| Task description |
Here the job is to transcribe the data exactly while omitting the images.

| Supplied data |
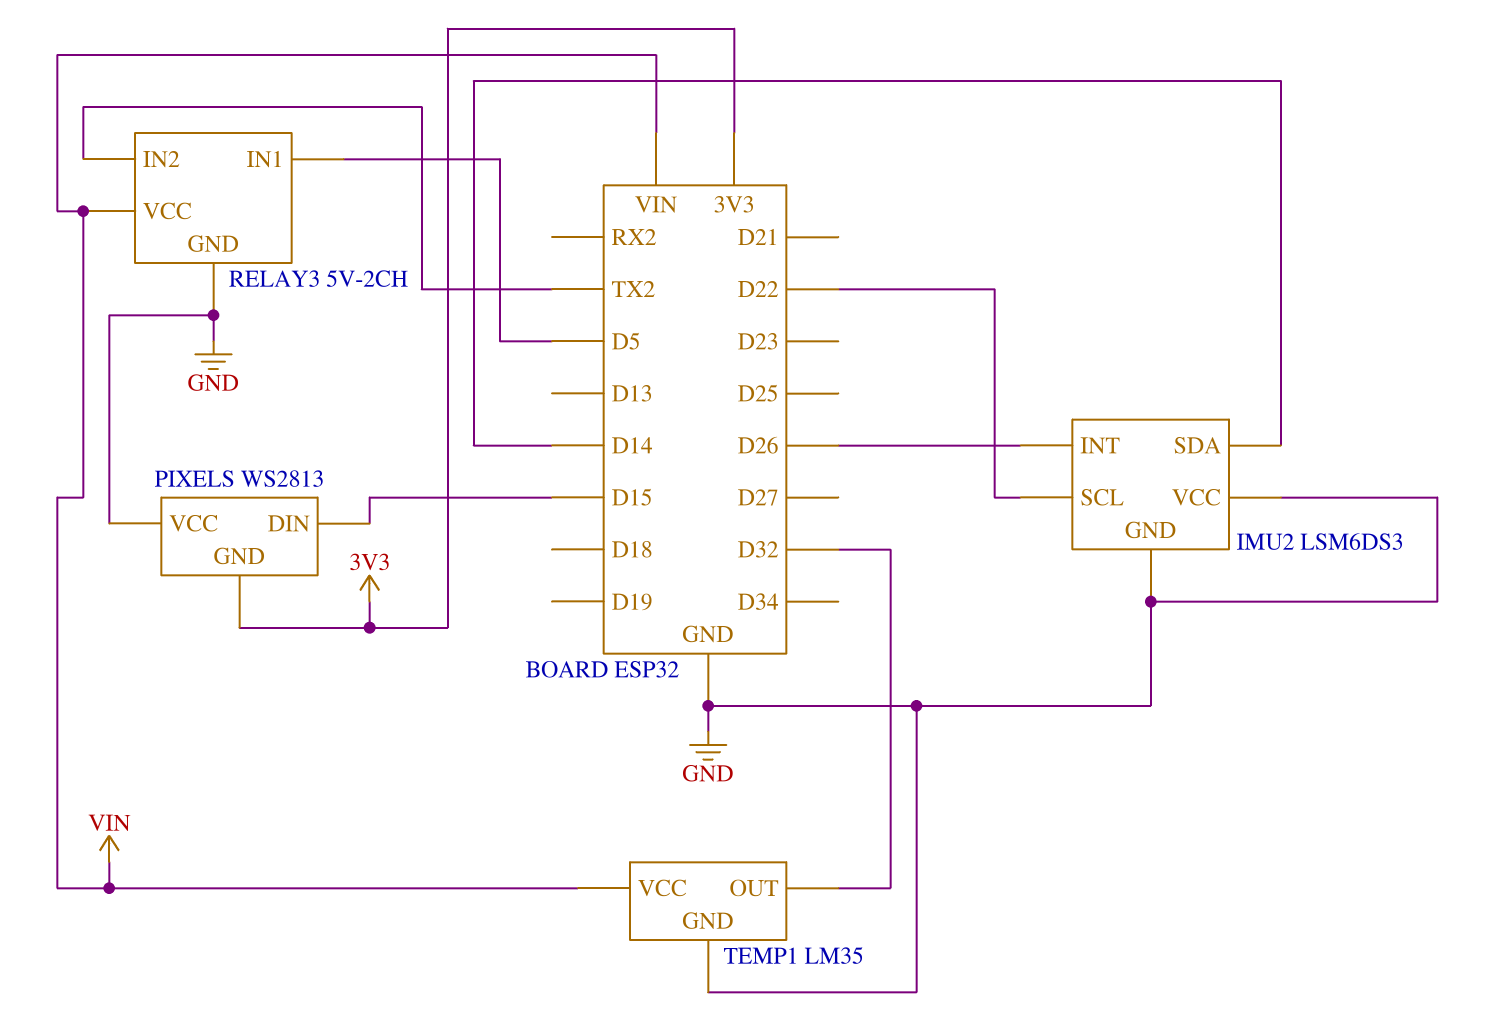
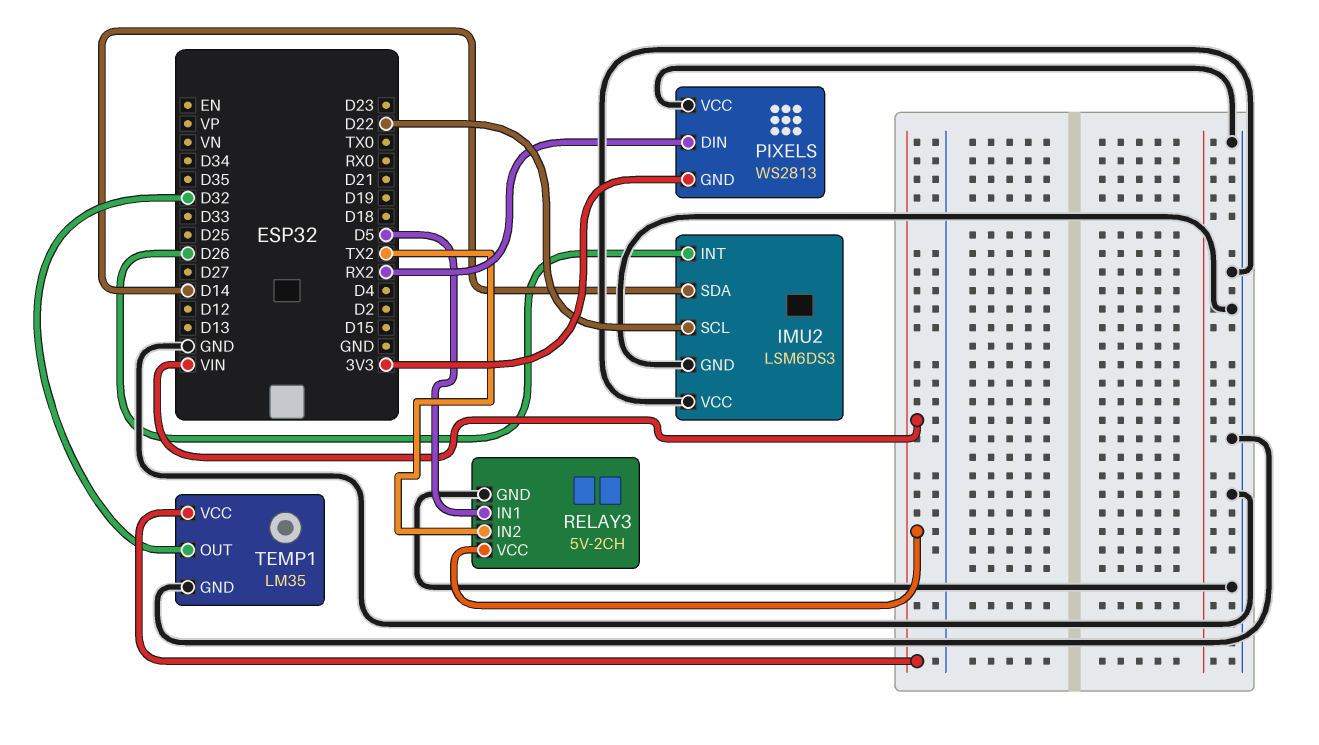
PIXELS pin DIN: D15 -> RX2

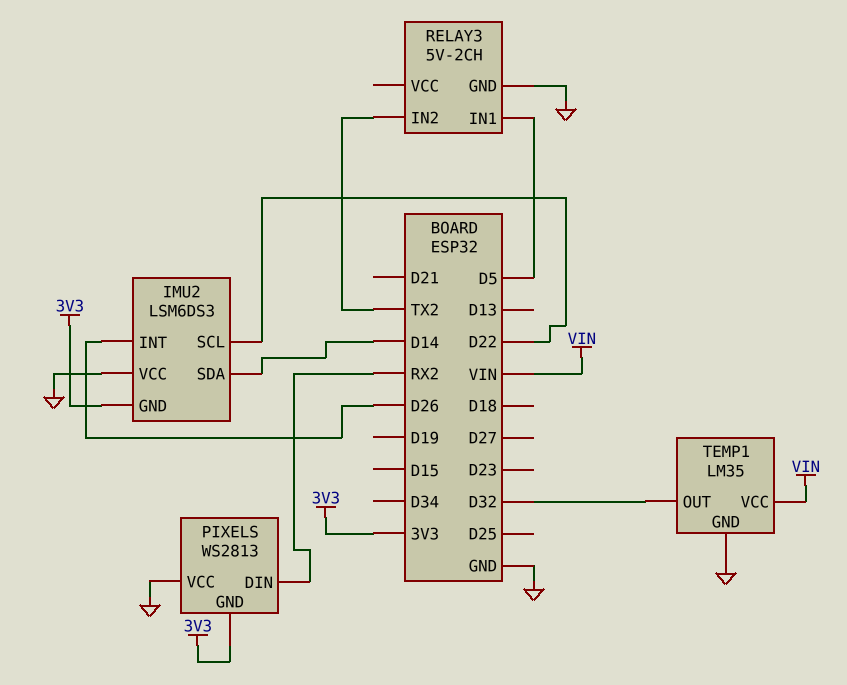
IMU2 pin GND: GND -> 3V3
RELAY3 pin VCC: VIN -> none

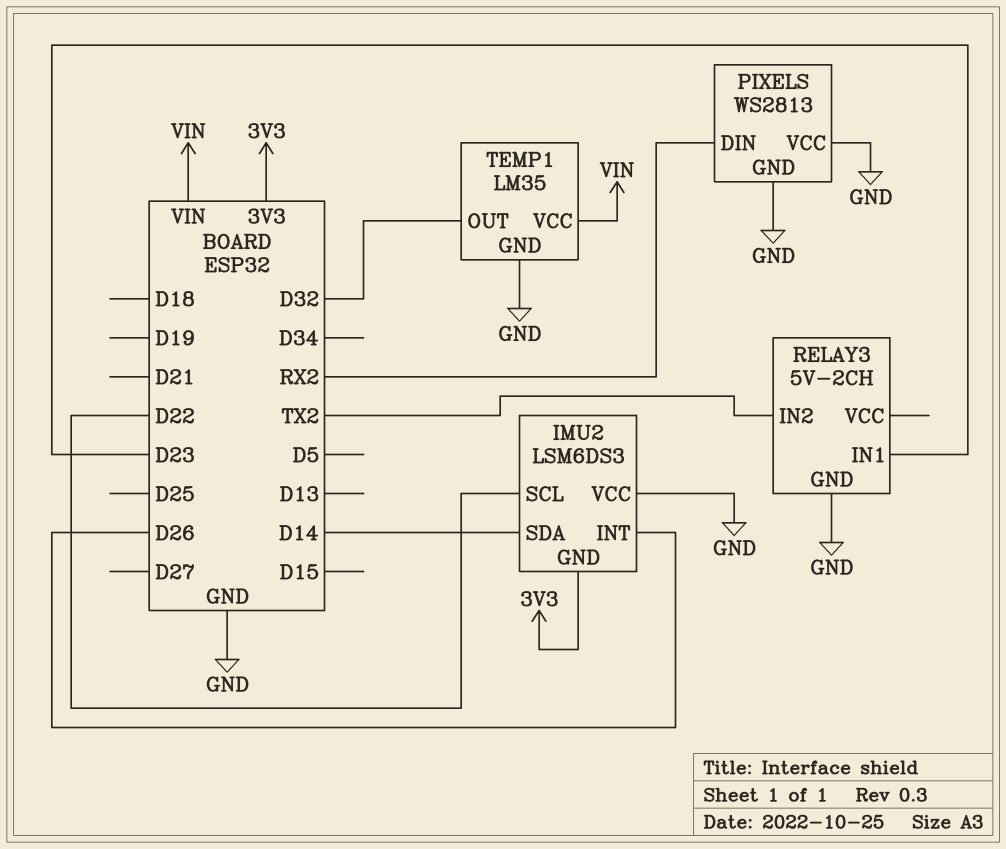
PIXELS pin GND: 3V3 -> GND
RELAY3 pin IN1: D5 -> D23

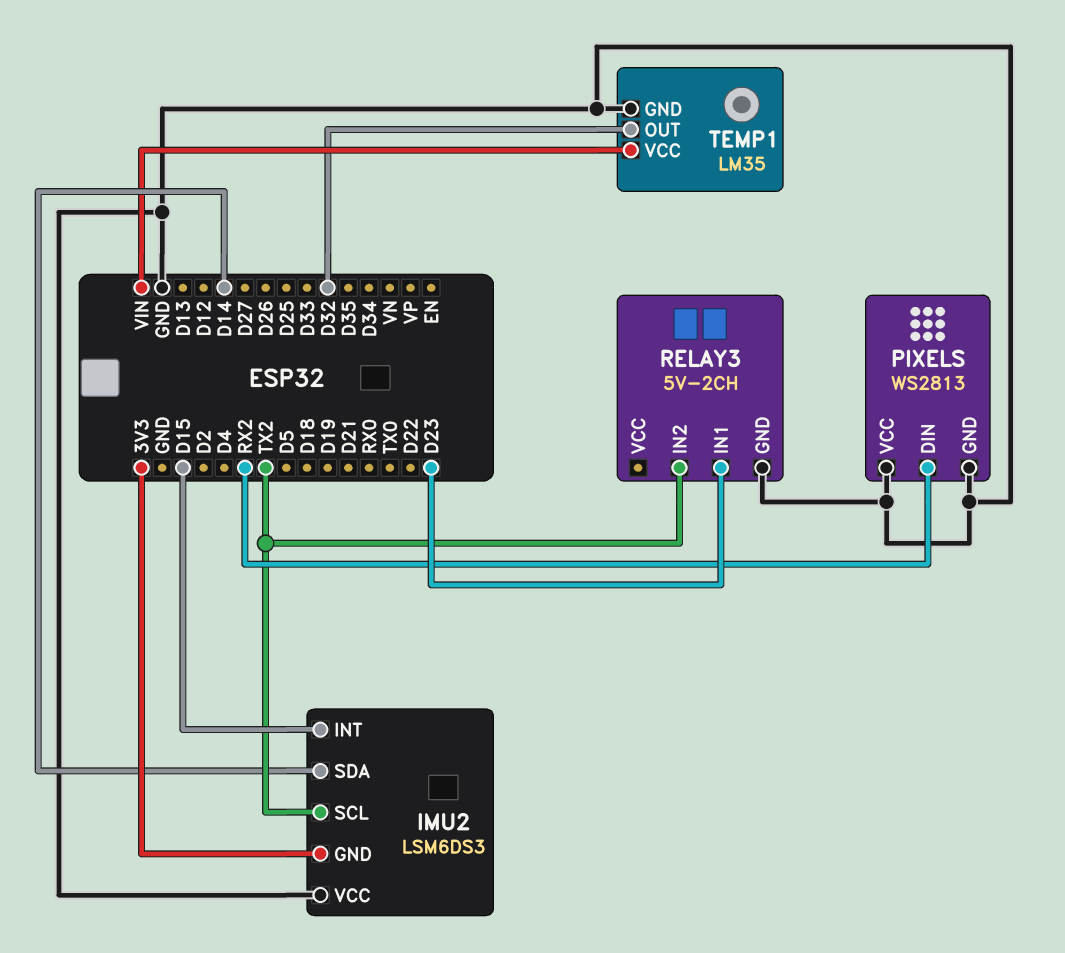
IMU2 pin INT: D26 -> D15
IMU2 pin SCL: D22 -> TX2

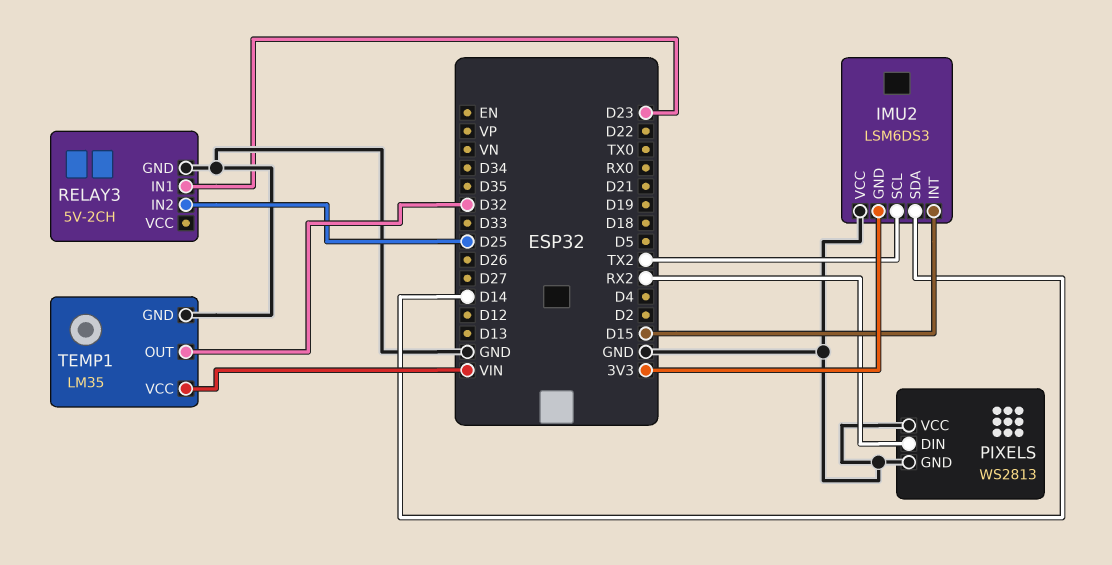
RELAY3 pin IN2: TX2 -> D25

| Answer to this exercise |
PIXELS pin DIN: D15 -> RX2

IMU2 pin GND: GND -> 3V3
RELAY3 pin VCC: VIN -> none

PIXELS pin GND: 3V3 -> GND
RELAY3 pin IN1: D5 -> D23

IMU2 pin INT: D26 -> D15
IMU2 pin SCL: D22 -> TX2

RELAY3 pin IN2: TX2 -> D25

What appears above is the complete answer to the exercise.